> **WHAT YOU NEED TO DO**: A word-for-word copy of every entry below is required; the images do not belong in it.

Start of RECORDED INFORMATION

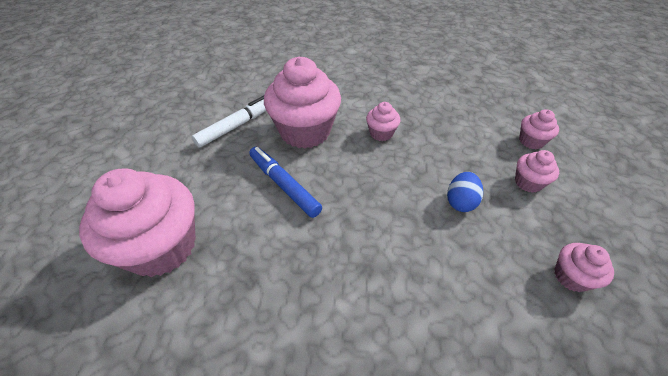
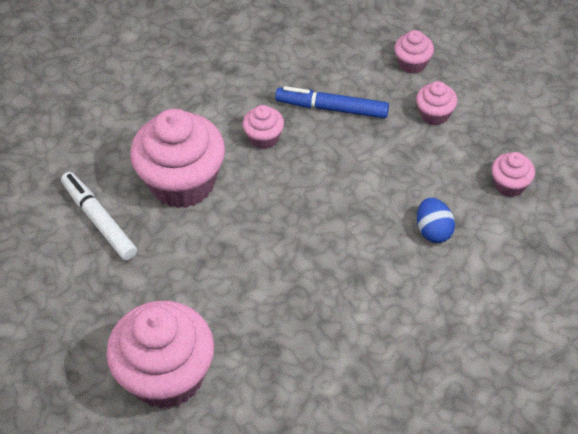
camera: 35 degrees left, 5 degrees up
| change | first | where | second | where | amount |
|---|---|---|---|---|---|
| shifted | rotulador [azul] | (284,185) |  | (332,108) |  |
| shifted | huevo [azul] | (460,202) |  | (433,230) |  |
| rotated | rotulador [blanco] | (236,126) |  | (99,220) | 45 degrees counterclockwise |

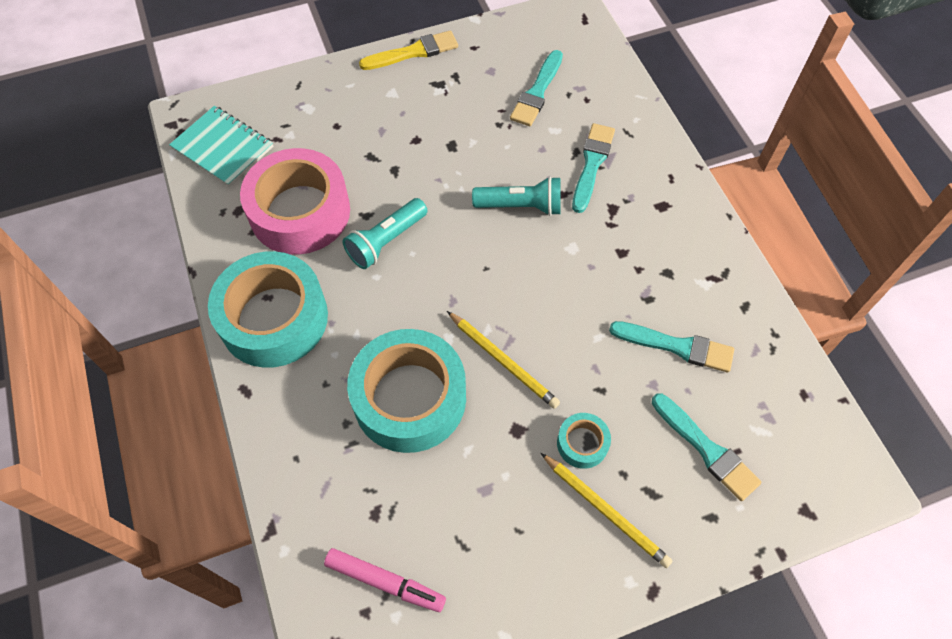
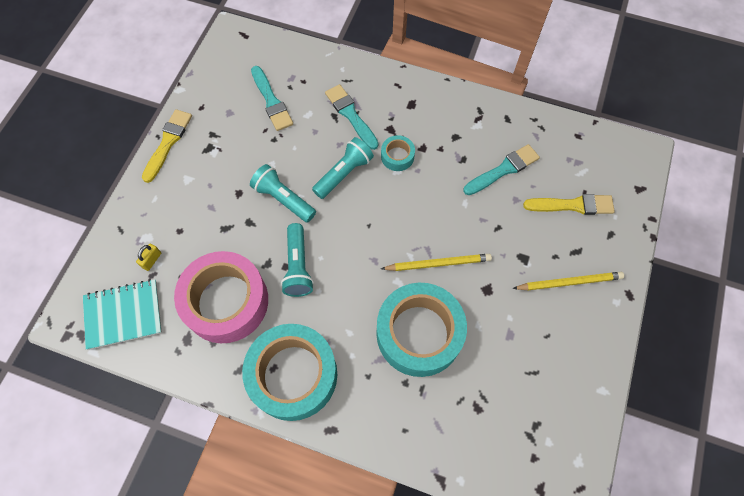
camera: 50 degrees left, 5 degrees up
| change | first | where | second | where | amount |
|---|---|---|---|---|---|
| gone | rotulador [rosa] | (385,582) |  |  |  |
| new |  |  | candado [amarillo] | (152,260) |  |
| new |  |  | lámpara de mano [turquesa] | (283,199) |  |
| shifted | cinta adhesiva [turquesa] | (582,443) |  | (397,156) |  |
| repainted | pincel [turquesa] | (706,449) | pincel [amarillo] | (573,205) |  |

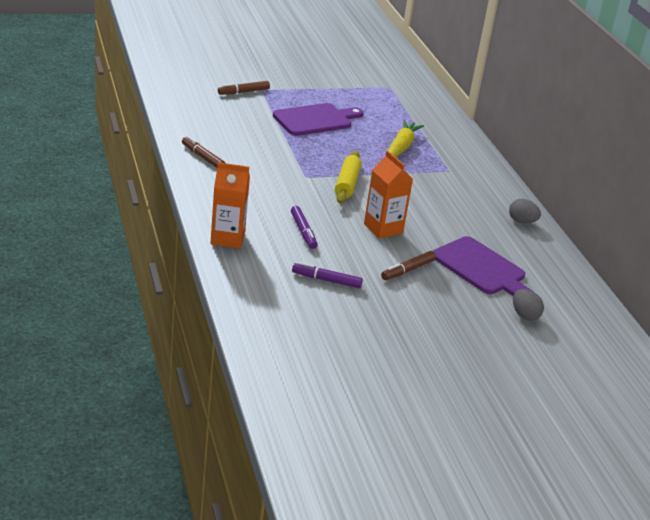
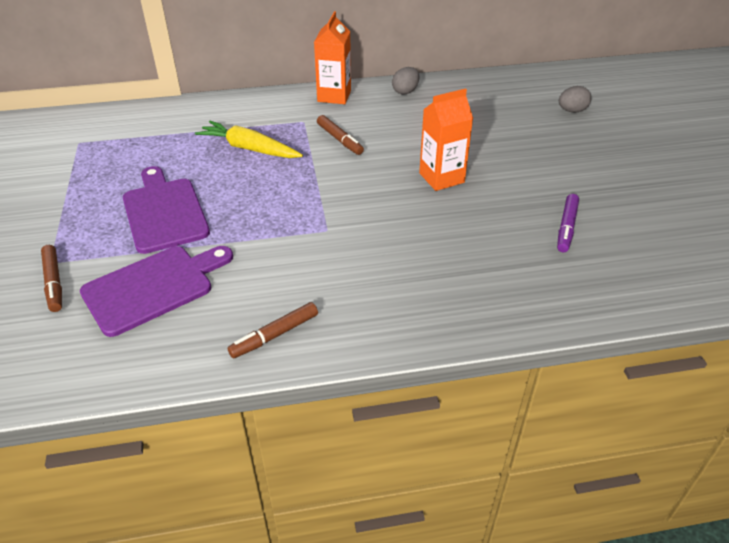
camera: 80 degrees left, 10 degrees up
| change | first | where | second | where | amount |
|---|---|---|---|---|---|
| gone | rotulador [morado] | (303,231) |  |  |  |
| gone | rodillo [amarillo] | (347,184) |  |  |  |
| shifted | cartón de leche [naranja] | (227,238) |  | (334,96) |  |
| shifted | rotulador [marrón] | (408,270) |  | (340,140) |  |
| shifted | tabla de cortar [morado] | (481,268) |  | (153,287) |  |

End of RECORDED INFORMATION

> **ANSWER**:
camera: 35 degrees left, 5 degrees up
| change | first | where | second | where | amount |
|---|---|---|---|---|---|
| shifted | rotulador [azul] | (284,185) |  | (332,108) |  |
| shifted | huevo [azul] | (460,202) |  | (433,230) |  |
| rotated | rotulador [blanco] | (236,126) |  | (99,220) | 45 degrees counterclockwise |

camera: 50 degrees left, 5 degrees up
| change | first | where | second | where | amount |
|---|---|---|---|---|---|
| gone | rotulador [rosa] | (385,582) |  |  |  |
| new |  |  | candado [amarillo] | (152,260) |  |
| new |  |  | lámpara de mano [turquesa] | (283,199) |  |
| shifted | cinta adhesiva [turquesa] | (582,443) |  | (397,156) |  |
| repainted | pincel [turquesa] | (706,449) | pincel [amarillo] | (573,205) |  |

camera: 80 degrees left, 10 degrees up
| change | first | where | second | where | amount |
|---|---|---|---|---|---|
| gone | rotulador [morado] | (303,231) |  |  |  |
| gone | rodillo [amarillo] | (347,184) |  |  |  |
| shifted | cartón de leche [naranja] | (227,238) |  | (334,96) |  |
| shifted | rotulador [marrón] | (408,270) |  | (340,140) |  |
| shifted | tabla de cortar [morado] | (481,268) |  | (153,287) |  |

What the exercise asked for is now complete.